Entries supplied Start Marker
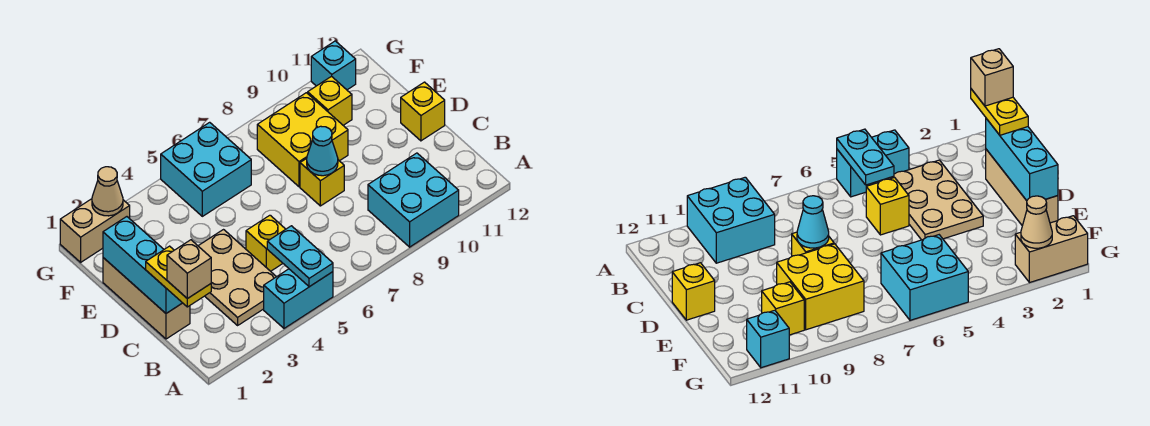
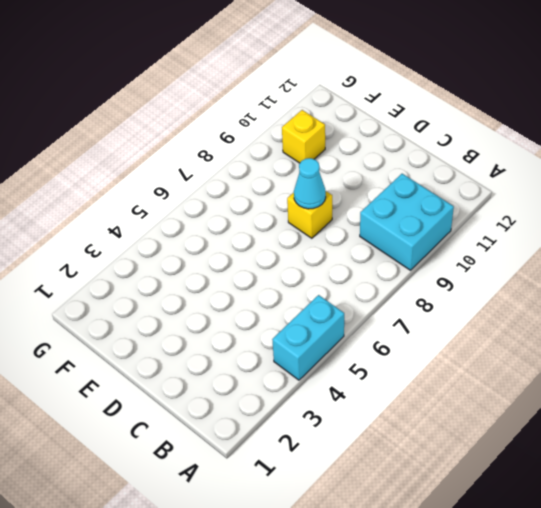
none -> tan 2x3 plate [199,230,276,325]
none -> tan 1x3 brick [103,258,190,339]
none -> yellow 1x1 brick [246,215,286,271]

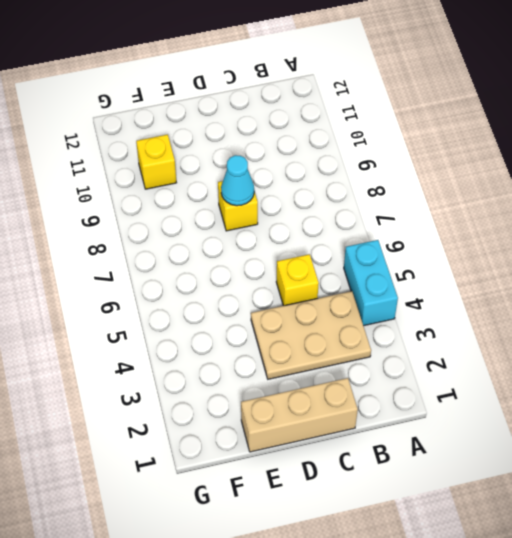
none -> cyan 2x2 brick [368,153,459,247]
none -> yellow 1x1 brick [401,82,445,141]
none -> yellow 2x2 brick [257,93,348,187]

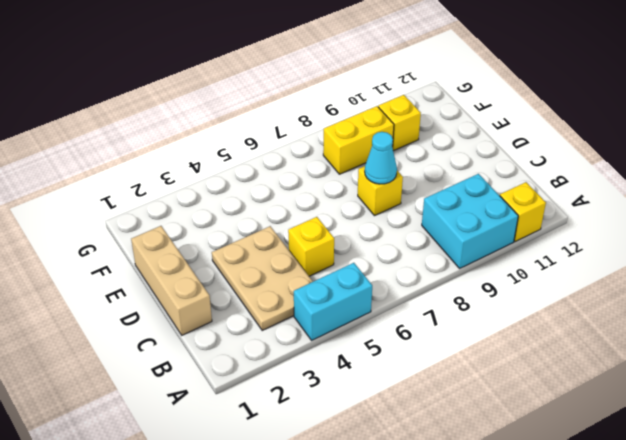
yellow 1x1 brick [500,182,546,242] -> yellow 1x1 brick moved to [401,82,445,141]
yellow 1x2 brick [323,106,394,174] -> yellow 2x2 brick [257,93,348,187]
none -> cyan 2x2 brick [161,122,251,216]
none -> tan 1x2 brick [60,199,130,262]
none -> cyan 1x1 brick [311,41,356,90]

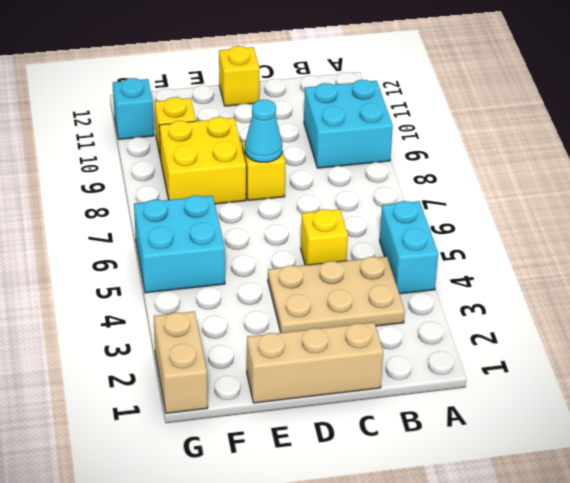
none -> cyan 1x2 plate [267,226,333,287]
none -> cyan 1x3 brick [103,217,182,313]
none -> tan 1x1 cone [92,167,123,216]

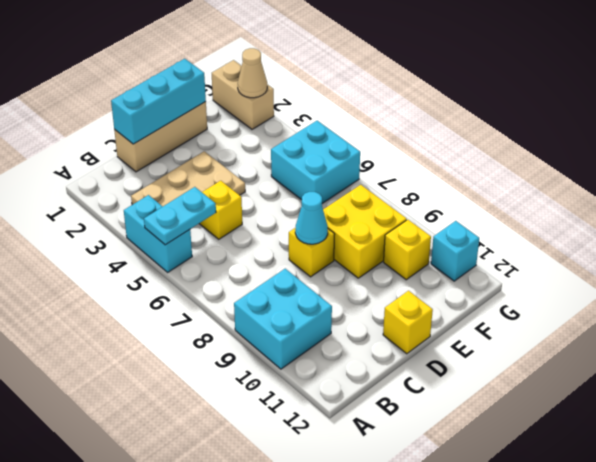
none -> yellow 1x2 plate [146,246,211,307]
none -> tan 1x1 brick [167,240,211,299]

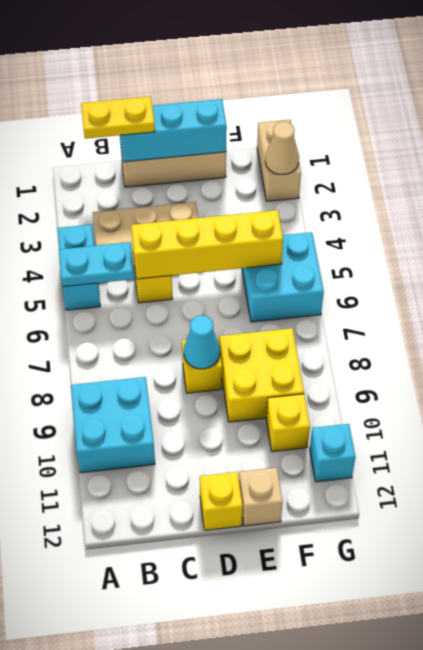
yellow 1x4 brick [131,210,283,279] -> none
tan 1x1 brick [239,468,283,526] -> tan 1x1 brick moved to [167,240,211,299]

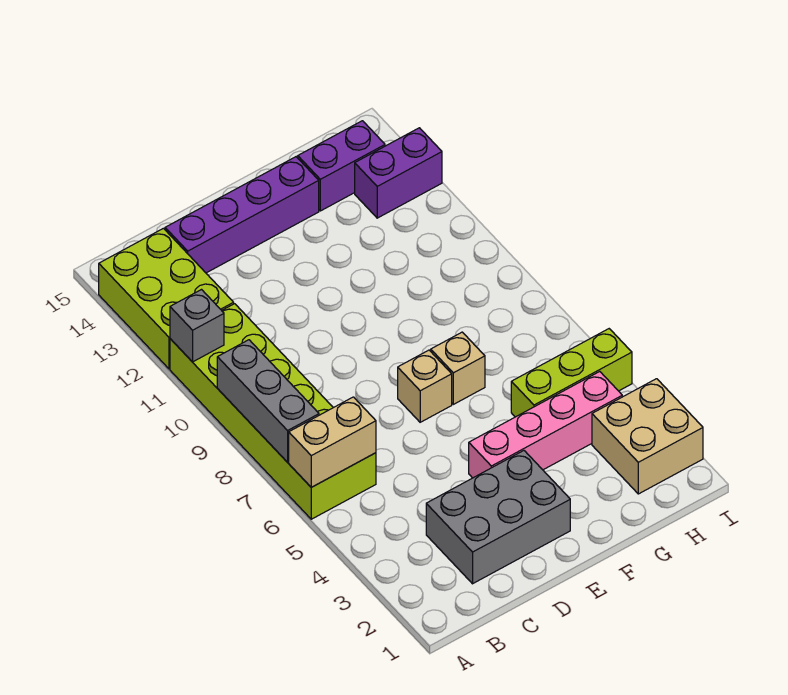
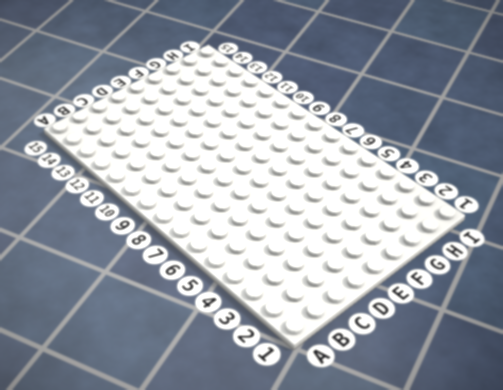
none -> lime 2x6 brick [170,304,376,519]
none -> lime 2x3 brick [99,228,234,369]
none -> grey 2x3 brick [426,451,570,584]

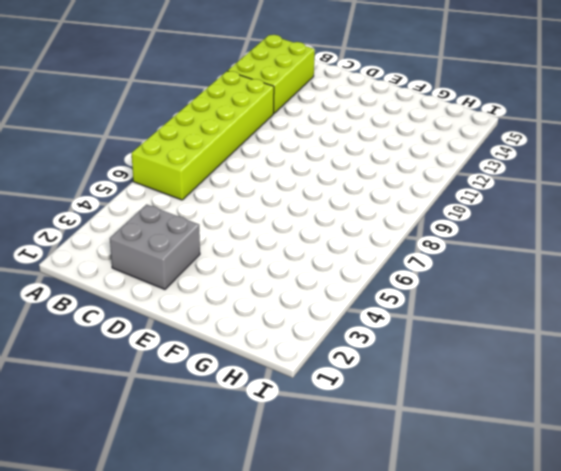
grey 2x2 brick [110,205,200,289] -> grey 2x3 brick [426,451,570,584]
none -> purple 1x4 brick [165,157,319,273]
none -> pink 1x4 brick [469,372,622,478]
none -> tan 1x1 brick [398,350,452,422]

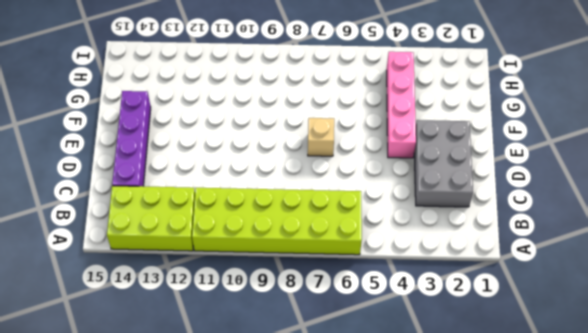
none -> tan 1x1 brick [431,332,485,404]
none -> lime 1x3 brick [511,329,632,417]
none -> purple 1x2 brick [298,121,385,211]

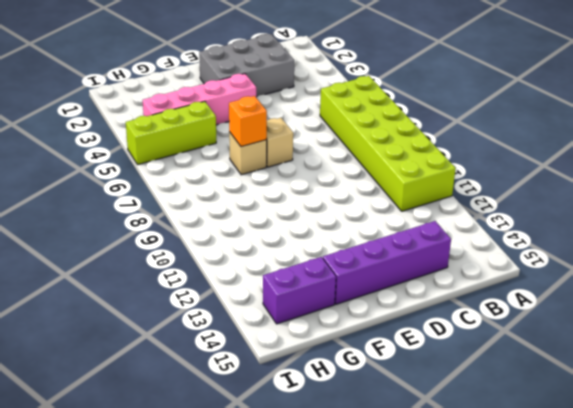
orange 1x1 brick [229,96,267,147] -> none
none -> lime 2x3 brick [99,228,234,369]
none -> tan 2x2 brick [592,379,703,494]
none -> purple 1x2 brick [355,128,442,218]

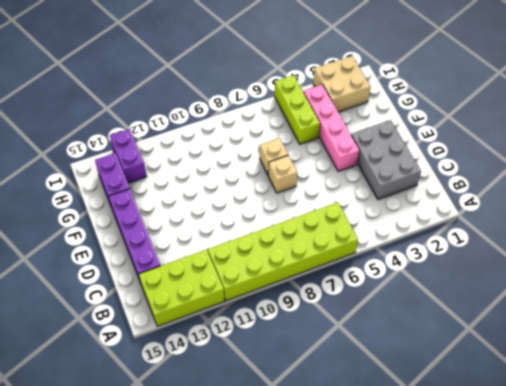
none -> tan 1x2 brick [289,397,376,487]
none -> grey 1x3 brick [217,340,319,462]
none -> grey 1x1 brick [170,290,224,362]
Entries supplied End Marker
Activity –
Repeat every entry above word for word, and include no pictures.

Reply –
none -> tan 2x3 plate [199,230,276,325]
none -> tan 1x3 brick [103,258,190,339]
none -> yellow 1x1 brick [246,215,286,271]

none -> cyan 2x2 brick [368,153,459,247]
none -> yellow 1x1 brick [401,82,445,141]
none -> yellow 2x2 brick [257,93,348,187]

yellow 1x1 brick [500,182,546,242] -> yellow 1x1 brick moved to [401,82,445,141]
yellow 1x2 brick [323,106,394,174] -> yellow 2x2 brick [257,93,348,187]
none -> cyan 2x2 brick [161,122,251,216]
none -> tan 1x2 brick [60,199,130,262]
none -> cyan 1x1 brick [311,41,356,90]

none -> cyan 1x2 plate [267,226,333,287]
none -> cyan 1x3 brick [103,217,182,313]
none -> tan 1x1 cone [92,167,123,216]

none -> yellow 1x2 plate [146,246,211,307]
none -> tan 1x1 brick [167,240,211,299]

yellow 1x4 brick [131,210,283,279] -> none
tan 1x1 brick [239,468,283,526] -> tan 1x1 brick moved to [167,240,211,299]

none -> lime 2x6 brick [170,304,376,519]
none -> lime 2x3 brick [99,228,234,369]
none -> grey 2x3 brick [426,451,570,584]

grey 2x2 brick [110,205,200,289] -> grey 2x3 brick [426,451,570,584]
none -> purple 1x4 brick [165,157,319,273]
none -> pink 1x4 brick [469,372,622,478]
none -> tan 1x1 brick [398,350,452,422]

none -> tan 1x1 brick [431,332,485,404]
none -> lime 1x3 brick [511,329,632,417]
none -> purple 1x2 brick [298,121,385,211]

orange 1x1 brick [229,96,267,147] -> none
none -> lime 2x3 brick [99,228,234,369]
none -> tan 2x2 brick [592,379,703,494]
none -> purple 1x2 brick [355,128,442,218]

none -> tan 1x2 brick [289,397,376,487]
none -> grey 1x3 brick [217,340,319,462]
none -> grey 1x1 brick [170,290,224,362]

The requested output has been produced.